EXERCISE AIM: For the entries below, print exactly the lines between the line holding "DHT pin VCC: none -> 5V" and the line holding "SD2 pin MOSI: A4 -> RX", inclusive, and nothing else.

*** Opening of PROVIDED RECORDS ***

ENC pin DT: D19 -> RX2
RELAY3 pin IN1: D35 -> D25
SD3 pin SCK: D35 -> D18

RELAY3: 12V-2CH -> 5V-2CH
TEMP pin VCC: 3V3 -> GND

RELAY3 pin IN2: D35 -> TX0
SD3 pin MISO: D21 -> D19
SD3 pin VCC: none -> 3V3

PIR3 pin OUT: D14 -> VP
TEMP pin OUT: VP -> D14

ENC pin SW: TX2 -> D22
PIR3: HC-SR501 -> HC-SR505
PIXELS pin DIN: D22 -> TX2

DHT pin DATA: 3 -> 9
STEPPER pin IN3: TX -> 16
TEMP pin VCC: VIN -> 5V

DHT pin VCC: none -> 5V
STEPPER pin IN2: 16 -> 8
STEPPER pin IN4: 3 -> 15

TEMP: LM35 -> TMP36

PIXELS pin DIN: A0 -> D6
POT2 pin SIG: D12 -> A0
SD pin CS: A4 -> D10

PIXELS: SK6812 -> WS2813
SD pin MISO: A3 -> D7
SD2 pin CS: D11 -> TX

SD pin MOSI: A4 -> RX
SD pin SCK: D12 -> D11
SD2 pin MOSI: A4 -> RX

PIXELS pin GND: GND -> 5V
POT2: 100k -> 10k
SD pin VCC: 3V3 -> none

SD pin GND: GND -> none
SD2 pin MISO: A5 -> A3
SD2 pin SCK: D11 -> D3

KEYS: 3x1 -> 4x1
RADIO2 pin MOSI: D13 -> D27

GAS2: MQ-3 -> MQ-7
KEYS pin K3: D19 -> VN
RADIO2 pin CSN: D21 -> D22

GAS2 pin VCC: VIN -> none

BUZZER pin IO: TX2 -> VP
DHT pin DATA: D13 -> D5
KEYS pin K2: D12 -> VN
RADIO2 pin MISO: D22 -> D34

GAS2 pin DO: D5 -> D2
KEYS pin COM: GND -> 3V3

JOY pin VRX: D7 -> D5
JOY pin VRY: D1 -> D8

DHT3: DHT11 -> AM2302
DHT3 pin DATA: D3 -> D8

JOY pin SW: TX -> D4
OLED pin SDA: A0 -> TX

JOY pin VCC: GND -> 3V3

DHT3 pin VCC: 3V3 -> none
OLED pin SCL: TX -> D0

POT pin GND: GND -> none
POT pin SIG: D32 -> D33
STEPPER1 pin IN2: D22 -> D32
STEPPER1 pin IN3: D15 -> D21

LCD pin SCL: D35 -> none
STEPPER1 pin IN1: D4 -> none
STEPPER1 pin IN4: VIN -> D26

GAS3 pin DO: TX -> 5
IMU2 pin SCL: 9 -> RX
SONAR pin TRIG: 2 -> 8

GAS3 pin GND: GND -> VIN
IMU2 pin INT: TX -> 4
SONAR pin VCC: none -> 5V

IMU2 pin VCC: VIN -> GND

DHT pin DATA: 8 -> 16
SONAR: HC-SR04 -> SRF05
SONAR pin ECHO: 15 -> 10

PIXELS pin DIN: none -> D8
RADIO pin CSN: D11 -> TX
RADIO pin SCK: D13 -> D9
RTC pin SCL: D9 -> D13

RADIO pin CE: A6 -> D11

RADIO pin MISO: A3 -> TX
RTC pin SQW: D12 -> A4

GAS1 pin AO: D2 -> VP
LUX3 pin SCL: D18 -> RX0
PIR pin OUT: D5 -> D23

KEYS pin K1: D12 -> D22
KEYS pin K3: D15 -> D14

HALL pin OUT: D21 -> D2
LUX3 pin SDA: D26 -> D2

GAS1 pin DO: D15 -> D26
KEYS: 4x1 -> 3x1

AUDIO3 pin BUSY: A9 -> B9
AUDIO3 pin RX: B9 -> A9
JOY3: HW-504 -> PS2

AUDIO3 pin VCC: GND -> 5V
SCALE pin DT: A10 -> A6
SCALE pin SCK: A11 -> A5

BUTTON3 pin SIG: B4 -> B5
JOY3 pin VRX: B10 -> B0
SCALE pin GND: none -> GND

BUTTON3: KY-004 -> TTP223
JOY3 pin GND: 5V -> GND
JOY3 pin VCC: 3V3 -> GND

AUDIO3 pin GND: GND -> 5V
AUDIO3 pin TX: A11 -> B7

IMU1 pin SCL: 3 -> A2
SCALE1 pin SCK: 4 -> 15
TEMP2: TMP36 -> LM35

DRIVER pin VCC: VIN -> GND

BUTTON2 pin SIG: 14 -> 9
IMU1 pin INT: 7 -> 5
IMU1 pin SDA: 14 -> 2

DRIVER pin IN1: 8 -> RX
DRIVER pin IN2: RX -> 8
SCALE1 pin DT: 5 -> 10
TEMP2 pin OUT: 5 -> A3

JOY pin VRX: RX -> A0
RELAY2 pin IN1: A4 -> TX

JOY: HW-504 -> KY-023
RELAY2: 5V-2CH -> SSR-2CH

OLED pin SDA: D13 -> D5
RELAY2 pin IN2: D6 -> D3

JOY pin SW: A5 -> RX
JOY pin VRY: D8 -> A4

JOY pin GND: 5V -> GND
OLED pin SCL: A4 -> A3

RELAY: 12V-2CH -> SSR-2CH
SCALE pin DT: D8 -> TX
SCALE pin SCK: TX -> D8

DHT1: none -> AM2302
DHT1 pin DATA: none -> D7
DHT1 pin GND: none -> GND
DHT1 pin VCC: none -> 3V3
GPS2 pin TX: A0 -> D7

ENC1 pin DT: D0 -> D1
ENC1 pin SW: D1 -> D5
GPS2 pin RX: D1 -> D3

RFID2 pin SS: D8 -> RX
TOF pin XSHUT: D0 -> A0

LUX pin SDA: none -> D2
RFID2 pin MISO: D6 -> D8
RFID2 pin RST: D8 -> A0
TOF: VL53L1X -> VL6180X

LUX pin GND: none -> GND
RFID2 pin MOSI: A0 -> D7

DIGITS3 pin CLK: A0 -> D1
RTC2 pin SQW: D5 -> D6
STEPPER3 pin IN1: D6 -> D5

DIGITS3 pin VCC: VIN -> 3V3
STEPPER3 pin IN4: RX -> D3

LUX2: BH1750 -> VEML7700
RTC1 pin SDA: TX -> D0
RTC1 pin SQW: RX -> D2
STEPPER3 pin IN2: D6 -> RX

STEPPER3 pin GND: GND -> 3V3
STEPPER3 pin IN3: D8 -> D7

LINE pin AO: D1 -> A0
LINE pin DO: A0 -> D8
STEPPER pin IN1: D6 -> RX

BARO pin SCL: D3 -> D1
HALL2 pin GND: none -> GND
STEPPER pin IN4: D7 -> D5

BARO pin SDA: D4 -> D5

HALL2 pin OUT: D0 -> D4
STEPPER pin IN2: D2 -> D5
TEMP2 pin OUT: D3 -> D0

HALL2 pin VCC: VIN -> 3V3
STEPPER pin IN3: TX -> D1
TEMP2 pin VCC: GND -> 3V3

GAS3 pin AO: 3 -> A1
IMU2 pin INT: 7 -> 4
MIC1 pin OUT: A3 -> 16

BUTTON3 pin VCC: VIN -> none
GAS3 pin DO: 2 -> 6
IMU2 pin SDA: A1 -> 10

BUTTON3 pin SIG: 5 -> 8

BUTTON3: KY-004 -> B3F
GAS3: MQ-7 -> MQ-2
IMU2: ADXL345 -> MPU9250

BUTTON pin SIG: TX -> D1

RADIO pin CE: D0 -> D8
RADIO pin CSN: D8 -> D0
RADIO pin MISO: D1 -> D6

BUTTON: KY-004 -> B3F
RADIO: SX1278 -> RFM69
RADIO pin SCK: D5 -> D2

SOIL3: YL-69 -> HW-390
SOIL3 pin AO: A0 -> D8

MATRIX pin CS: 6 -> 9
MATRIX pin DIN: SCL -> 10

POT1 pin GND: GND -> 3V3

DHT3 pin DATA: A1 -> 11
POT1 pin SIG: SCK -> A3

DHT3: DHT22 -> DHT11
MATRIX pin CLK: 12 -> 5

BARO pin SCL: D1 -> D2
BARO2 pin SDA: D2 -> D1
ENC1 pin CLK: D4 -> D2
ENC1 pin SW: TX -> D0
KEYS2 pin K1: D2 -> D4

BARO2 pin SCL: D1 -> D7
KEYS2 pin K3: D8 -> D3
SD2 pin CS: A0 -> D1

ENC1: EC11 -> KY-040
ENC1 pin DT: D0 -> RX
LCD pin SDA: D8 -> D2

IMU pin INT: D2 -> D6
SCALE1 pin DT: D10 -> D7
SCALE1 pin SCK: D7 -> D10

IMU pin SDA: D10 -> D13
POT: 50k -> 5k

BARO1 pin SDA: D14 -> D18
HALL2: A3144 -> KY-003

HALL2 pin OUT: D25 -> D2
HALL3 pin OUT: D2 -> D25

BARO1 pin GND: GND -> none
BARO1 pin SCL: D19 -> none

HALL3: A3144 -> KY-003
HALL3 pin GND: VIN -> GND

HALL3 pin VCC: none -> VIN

*** Close of PROVIDED RECORDS ***

EXERCISE RESPONSE:
DHT pin VCC: none -> 5V
STEPPER pin IN2: 16 -> 8
STEPPER pin IN4: 3 -> 15

TEMP: LM35 -> TMP36

PIXELS pin DIN: A0 -> D6
POT2 pin SIG: D12 -> A0
SD pin CS: A4 -> D10

PIXELS: SK6812 -> WS2813
SD pin MISO: A3 -> D7
SD2 pin CS: D11 -> TX

SD pin MOSI: A4 -> RX
SD pin SCK: D12 -> D11
SD2 pin MOSI: A4 -> RX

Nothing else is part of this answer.